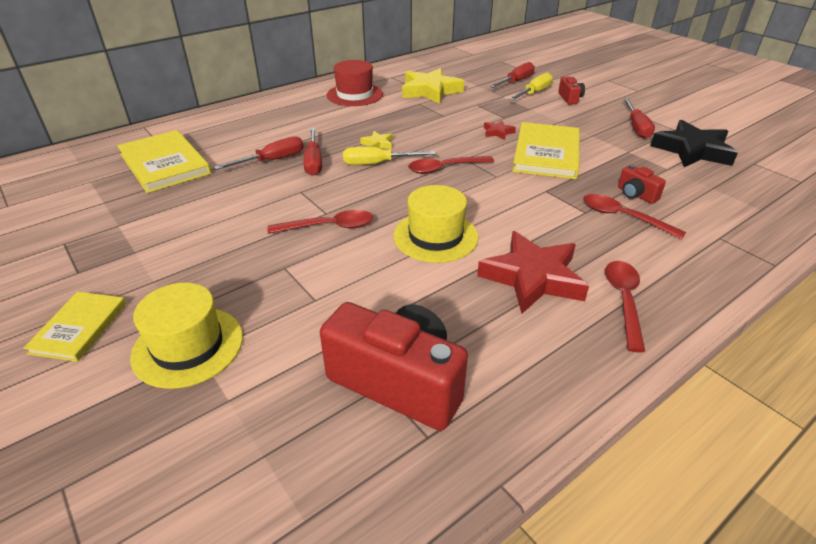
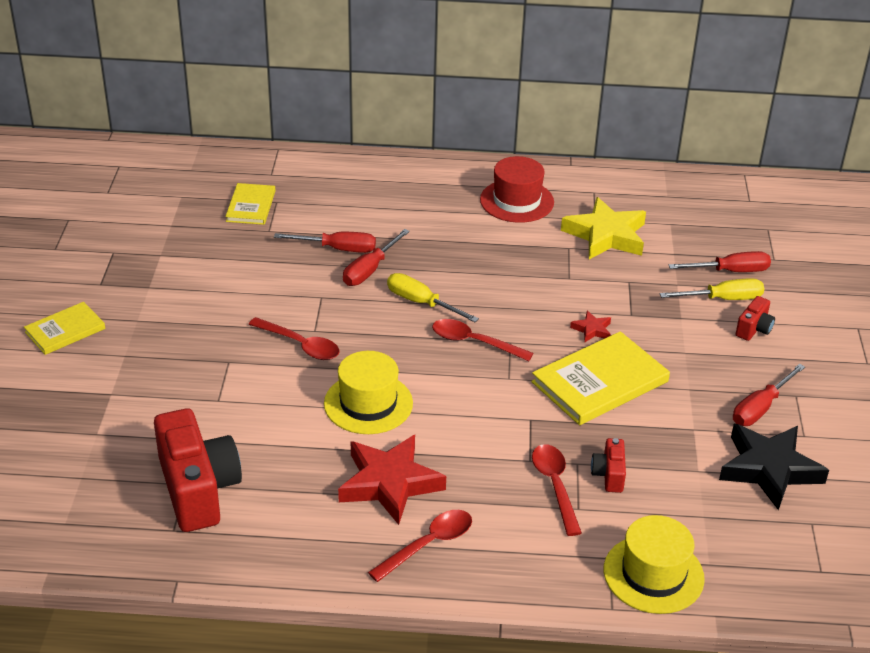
camera: 40 degrees right, 0 degrees up
(165, 164) = (251, 206): yellow book -> yellow book, size x0.59
(188, 346) = (110, 384): yellow hat -> yellow hat (653, 574)
(377, 144) = (453, 279): yellow star -> none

Aim of the exercise: Copy each line above where the string "yellow" occurs.

Task result:
(165, 164) = (251, 206): yellow book -> yellow book, size x0.59
(188, 346) = (110, 384): yellow hat -> yellow hat (653, 574)
(377, 144) = (453, 279): yellow star -> none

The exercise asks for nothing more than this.